▶ **Exercise requirements**
Print every entry below exactly, leaving out the pictures.

Stored dataset items:

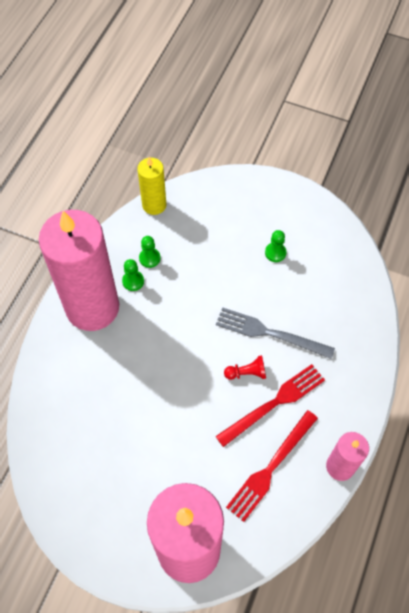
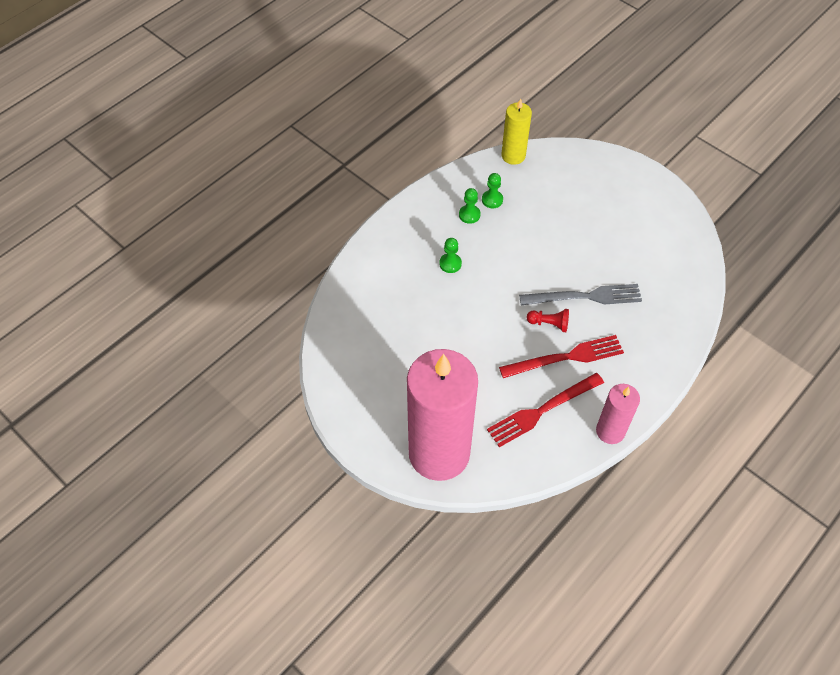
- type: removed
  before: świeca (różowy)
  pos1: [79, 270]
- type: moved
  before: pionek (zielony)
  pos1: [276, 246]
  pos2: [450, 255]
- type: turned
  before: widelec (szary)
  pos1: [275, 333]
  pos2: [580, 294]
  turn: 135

▶ **Reply**
- type: removed
  before: świeca (różowy)
  pos1: [79, 270]
- type: moved
  before: pionek (zielony)
  pos1: [276, 246]
  pos2: [450, 255]
- type: turned
  before: widelec (szary)
  pos1: [275, 333]
  pos2: [580, 294]
  turn: 135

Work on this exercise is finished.